Go through the data below and return each line where the string "orange" appears.

**Dataset excerpt:**

:::::

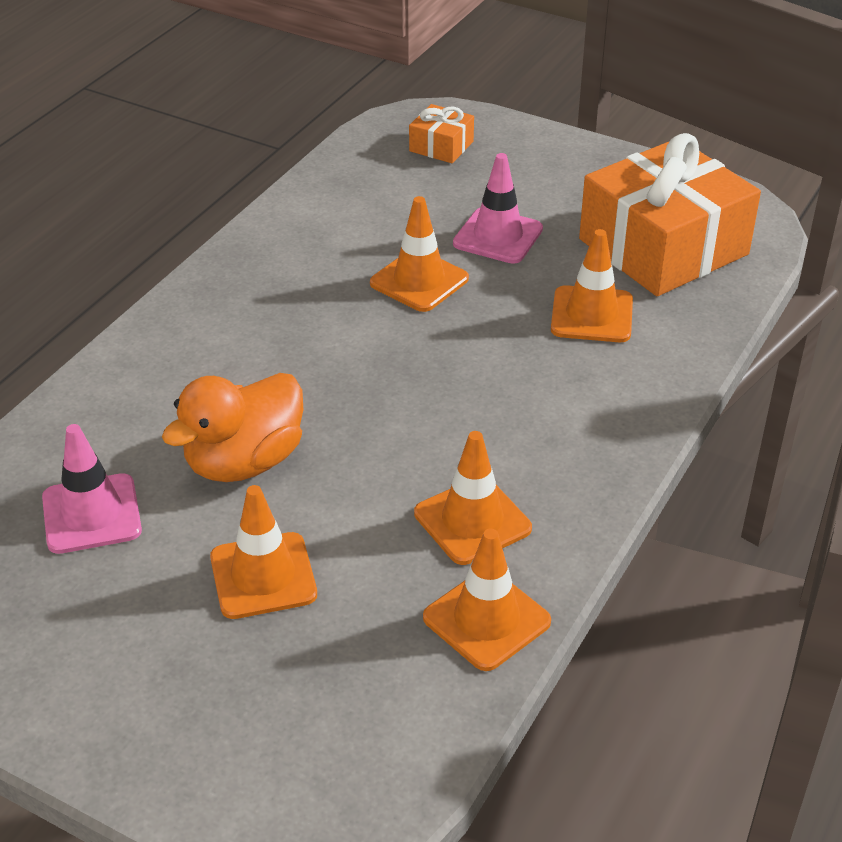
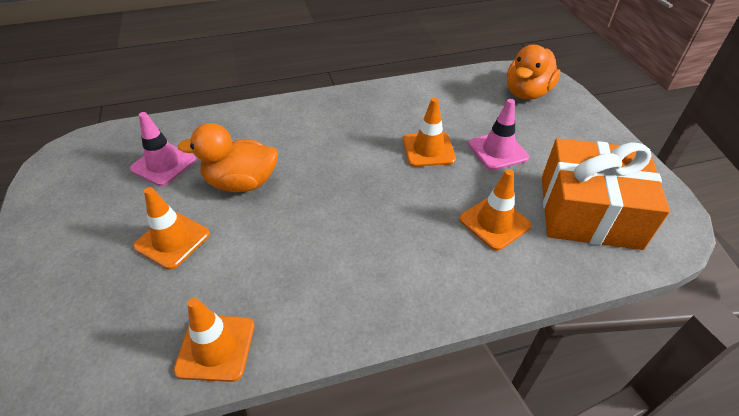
camera: 45 degrees right, 5 degrees up
(441, 146) = (527, 93): orange gift -> orange duck
(472, 521) = (284, 288): orange traffic cone -> none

:::::

**Output of the task:**
(441, 146) = (527, 93): orange gift -> orange duck
(472, 521) = (284, 288): orange traffic cone -> none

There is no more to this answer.